• _Task statement_:
Only those lines in the data below from the line containing "none -> yellow slope C1:E1 level 3 top E" through the line containing "red brick I2 level 1 -> red brick G10 level 3", both included, should be restated word for word.

• _Study material_:
----------
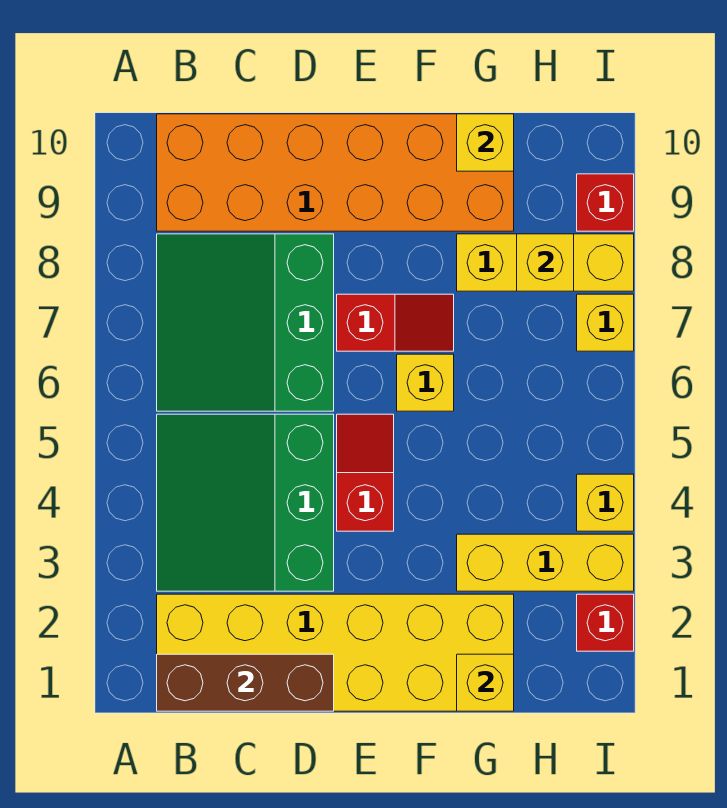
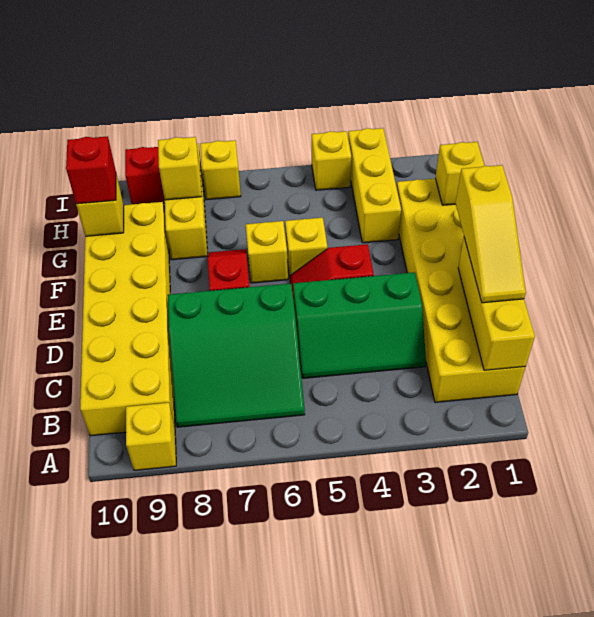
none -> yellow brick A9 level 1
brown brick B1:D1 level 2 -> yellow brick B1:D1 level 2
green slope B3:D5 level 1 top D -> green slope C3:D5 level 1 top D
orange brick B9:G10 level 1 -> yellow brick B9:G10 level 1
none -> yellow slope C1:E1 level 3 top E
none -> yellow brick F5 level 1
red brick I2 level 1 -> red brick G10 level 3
----------
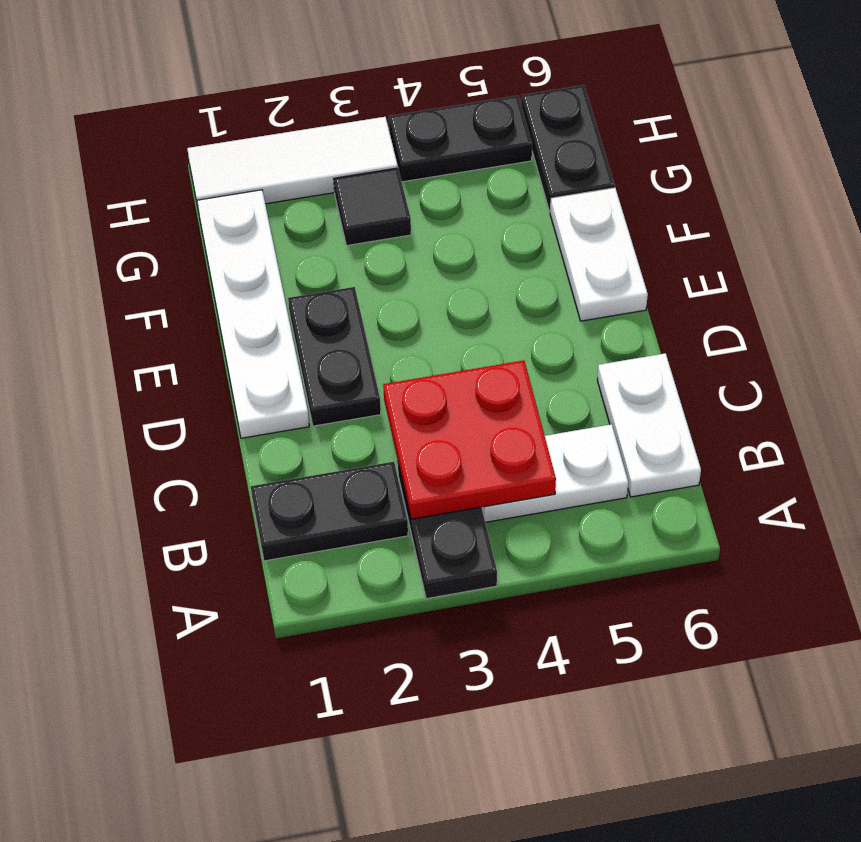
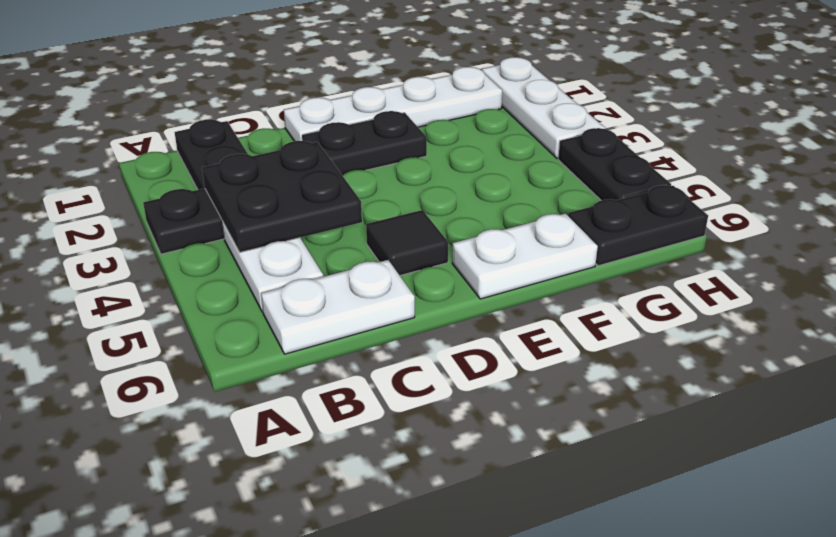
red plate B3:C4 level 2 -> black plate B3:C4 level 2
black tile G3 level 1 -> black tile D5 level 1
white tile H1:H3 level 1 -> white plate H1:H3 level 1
----------
• _Answer space_:
none -> yellow slope C1:E1 level 3 top E
none -> yellow brick F5 level 1
red brick I2 level 1 -> red brick G10 level 3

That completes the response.